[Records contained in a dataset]

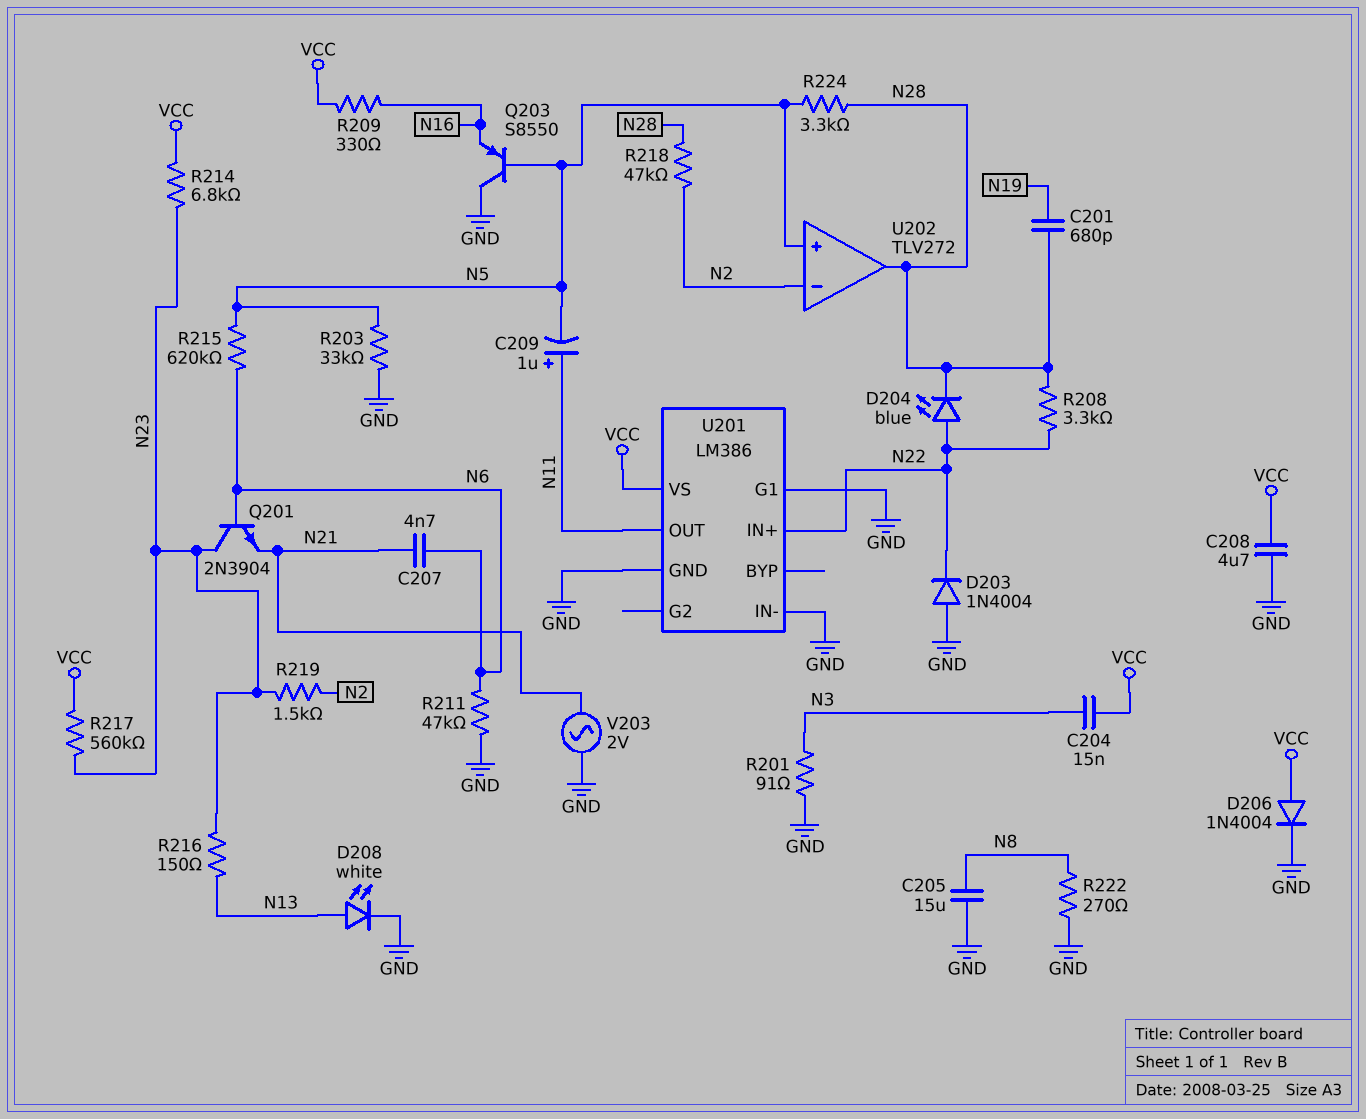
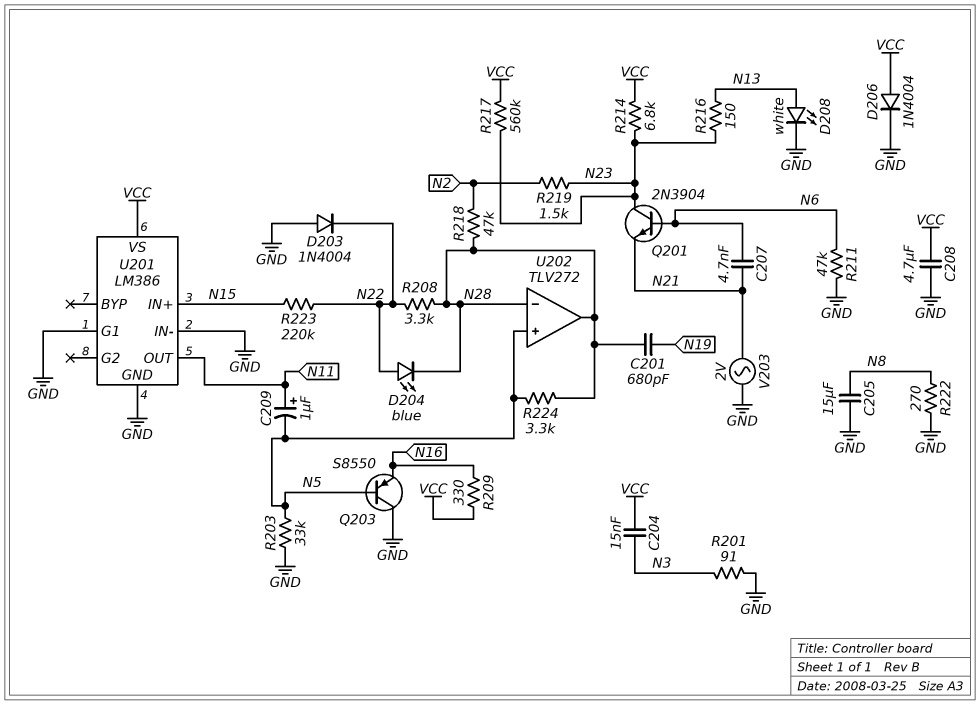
R215: 620k (N5, N6) -> none
R223: none -> 220k (N15, N22)
U201 pin IN+: N22 -> N15
U202 pin in-: N2 -> N28

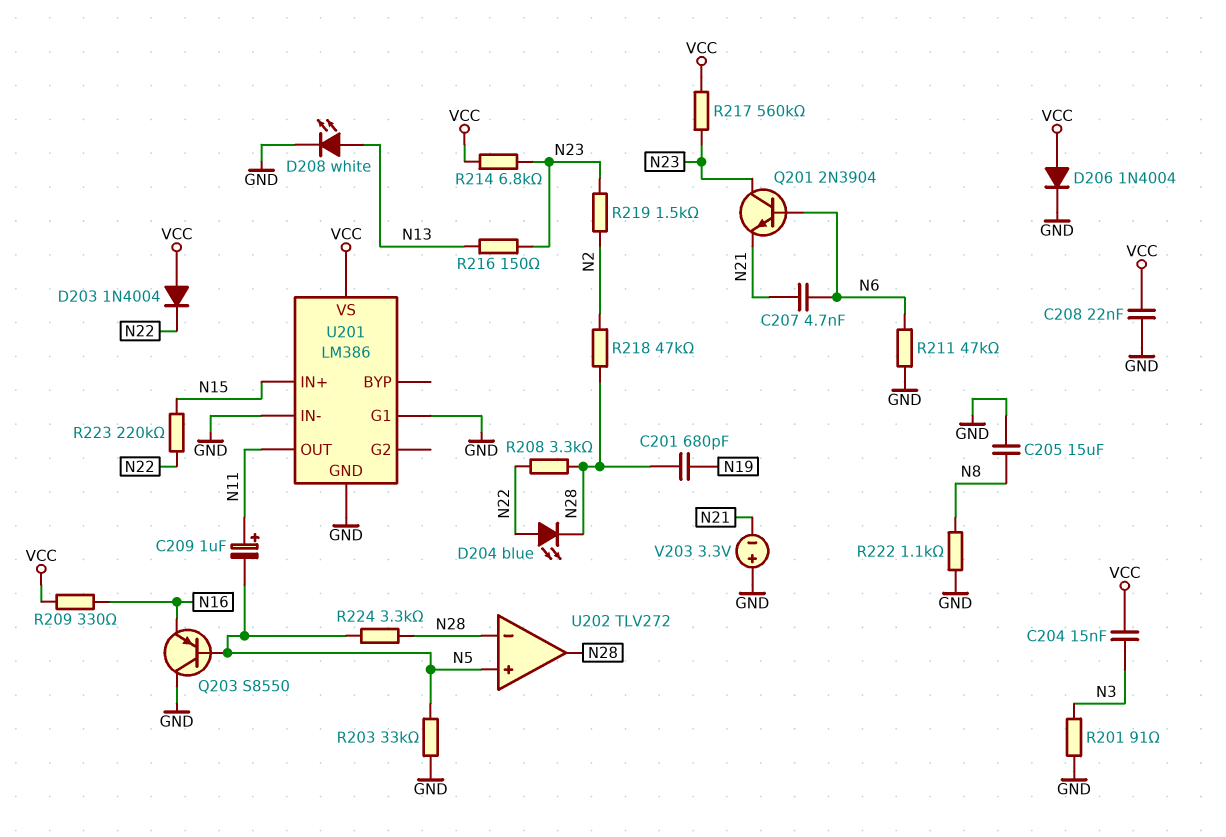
C208: 4.7uF (GND, VCC) -> 22nF (GND, VCC)
D203: diode 1N4004 (A GND, K N22) -> diode 1N4004 (A VCC, K N22)
R222: 270 (GND, N8) -> 1.1k (GND, N8)
V203: AC 2V (GND, N21) -> 3.3V (plus GND, minus N21)

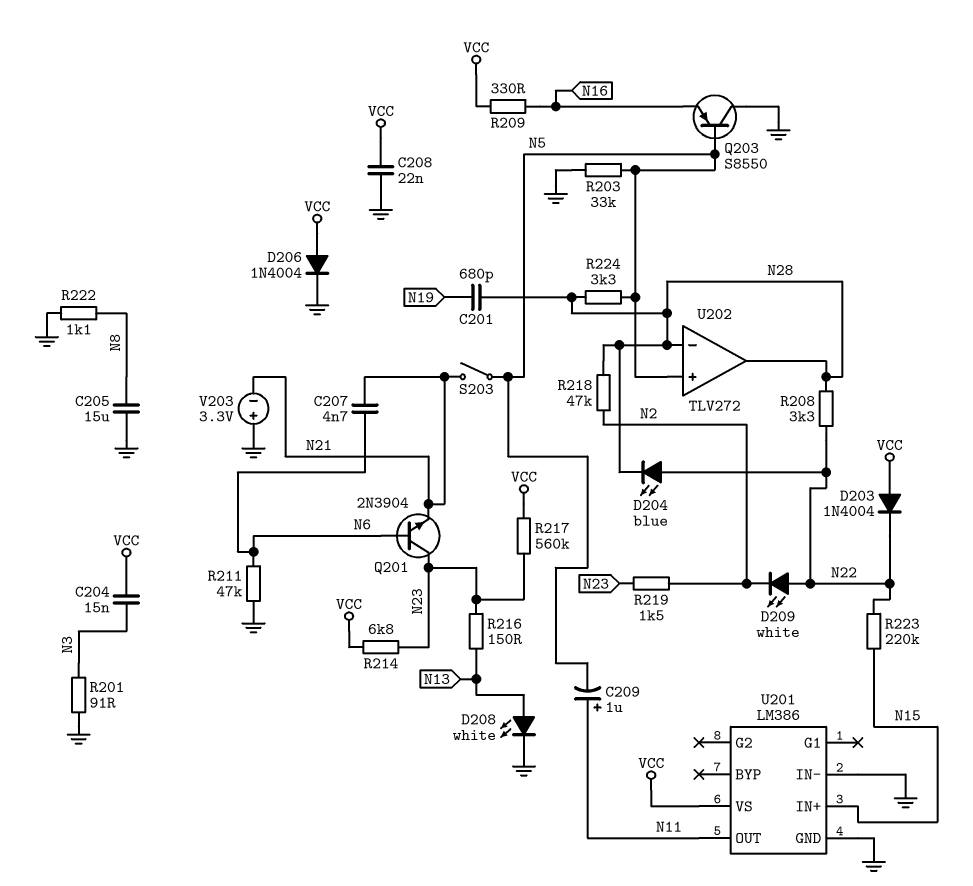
D209: none -> LED white (A N22, K N2)
S203: none -> switch (N5, N21)
U201 pin G1: GND -> none

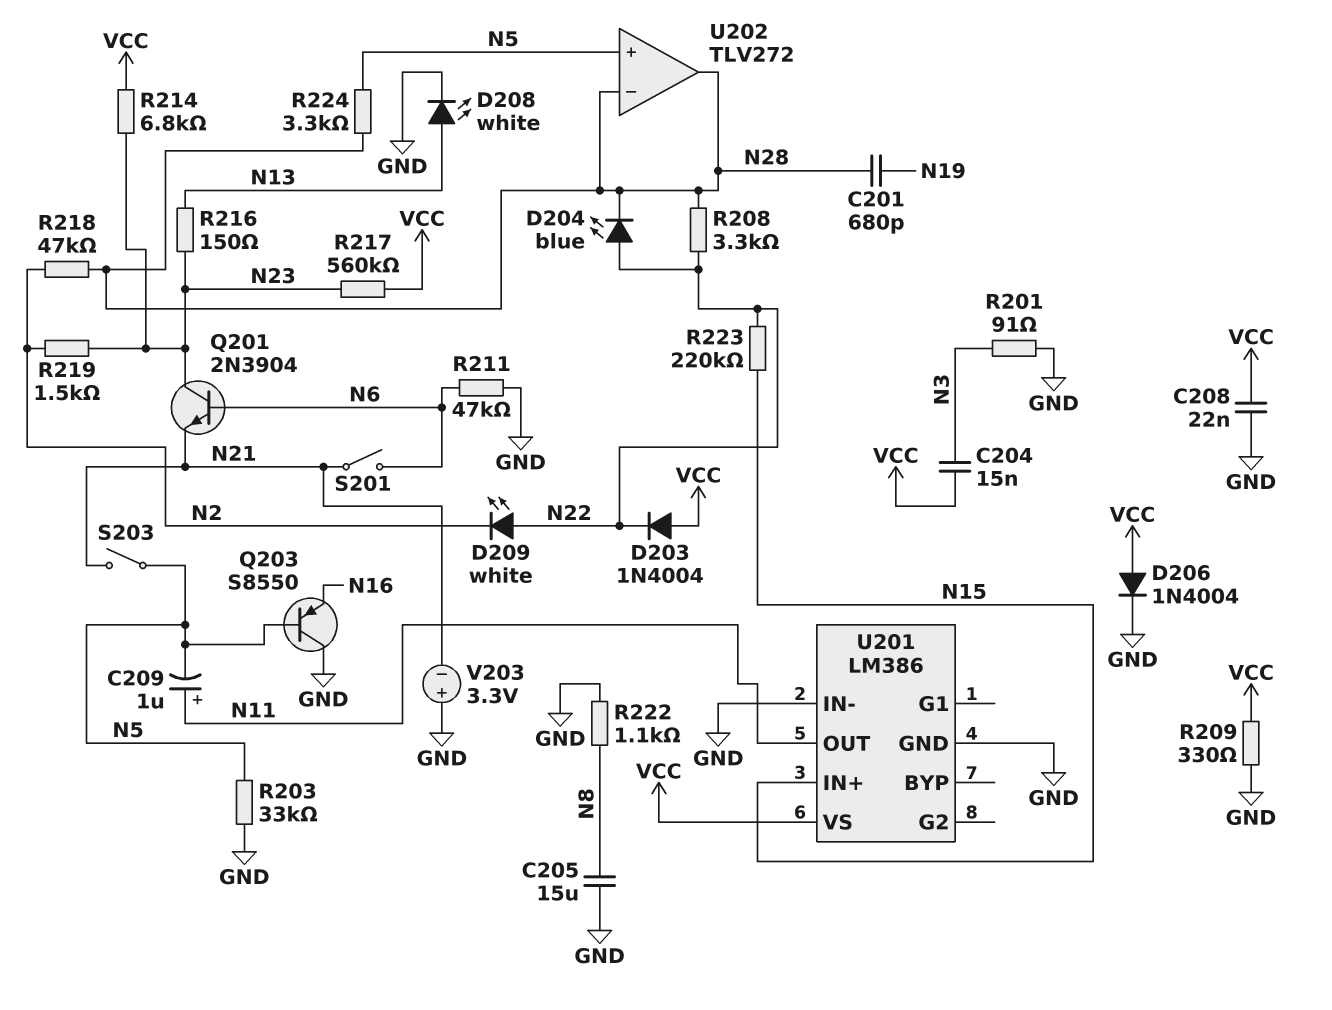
C207: 4.7nF (N6, N21) -> none
R209: 330 (N16, VCC) -> 330 (GND, VCC)
S201: none -> switch (N6, N21)

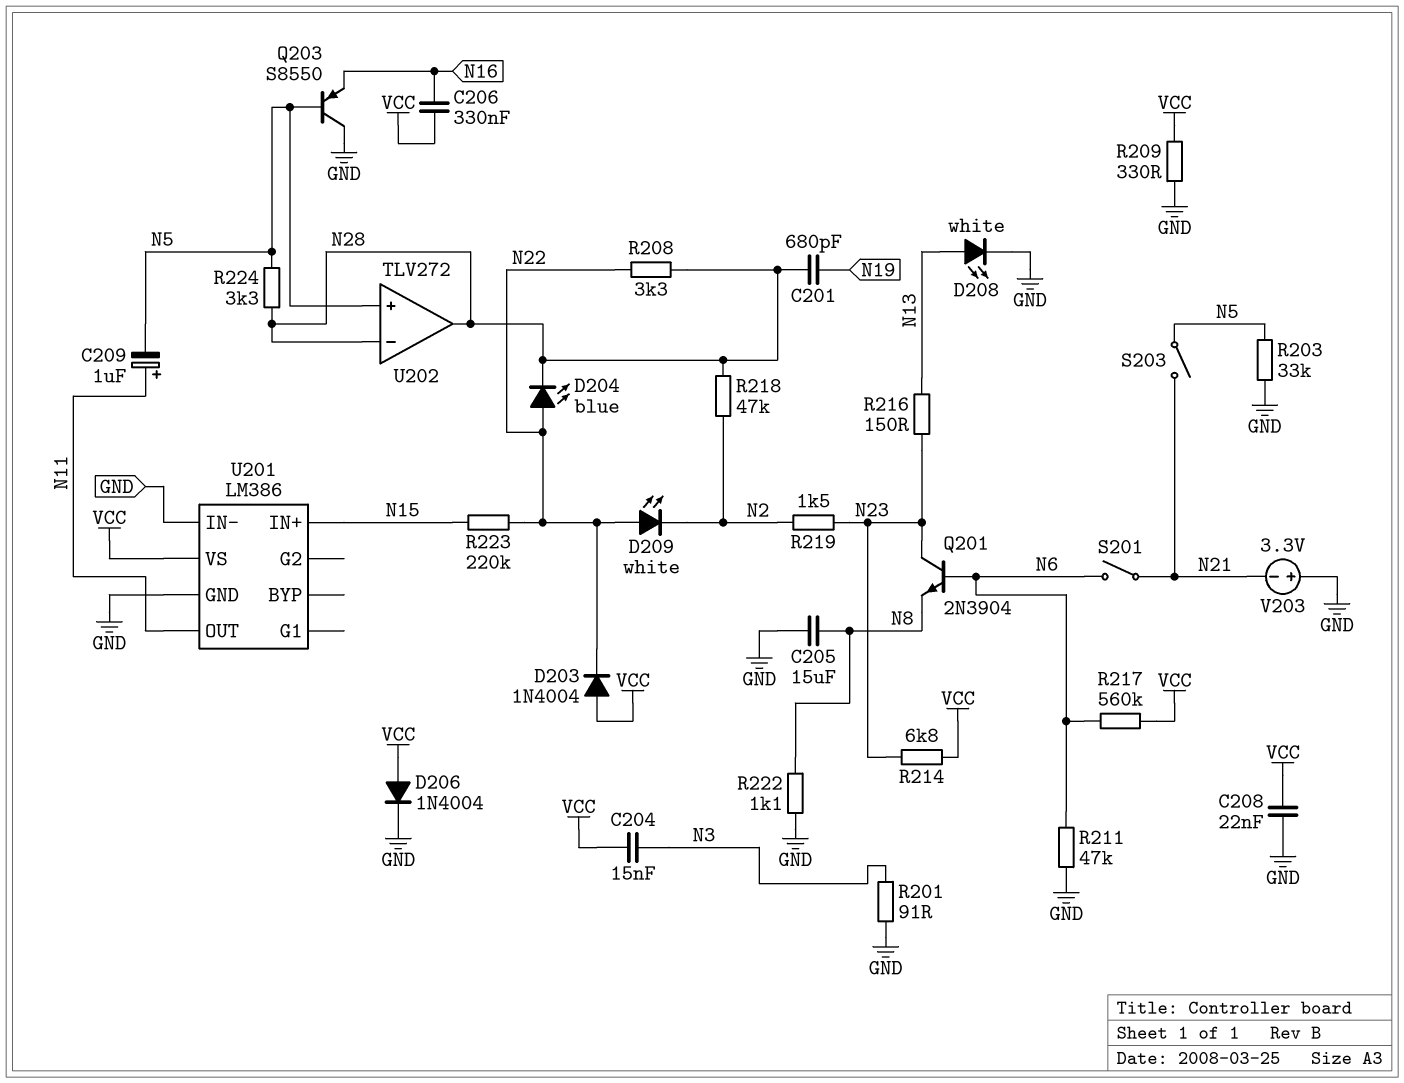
C206: none -> 330nF (N16, VCC)
Q201: NPN 2N3904 (B N6, C N23, E N21) -> NPN 2N3904 (B N6, C N23, E N8)
R217: 560k (N23, VCC) -> 560k (N6, VCC)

→ Exercise goal
Using the data above, copy exactly the lines from the one containing "R223: none -> 220k (N15, N22)" to the one containing "C207: 4.7nF (N6, N21) -> none", inclusive. Exclude the pictures.

→ Finished task
R223: none -> 220k (N15, N22)
U201 pin IN+: N22 -> N15
U202 pin in-: N2 -> N28

C208: 4.7uF (GND, VCC) -> 22nF (GND, VCC)
D203: diode 1N4004 (A GND, K N22) -> diode 1N4004 (A VCC, K N22)
R222: 270 (GND, N8) -> 1.1k (GND, N8)
V203: AC 2V (GND, N21) -> 3.3V (plus GND, minus N21)

D209: none -> LED white (A N22, K N2)
S203: none -> switch (N5, N21)
U201 pin G1: GND -> none

C207: 4.7nF (N6, N21) -> none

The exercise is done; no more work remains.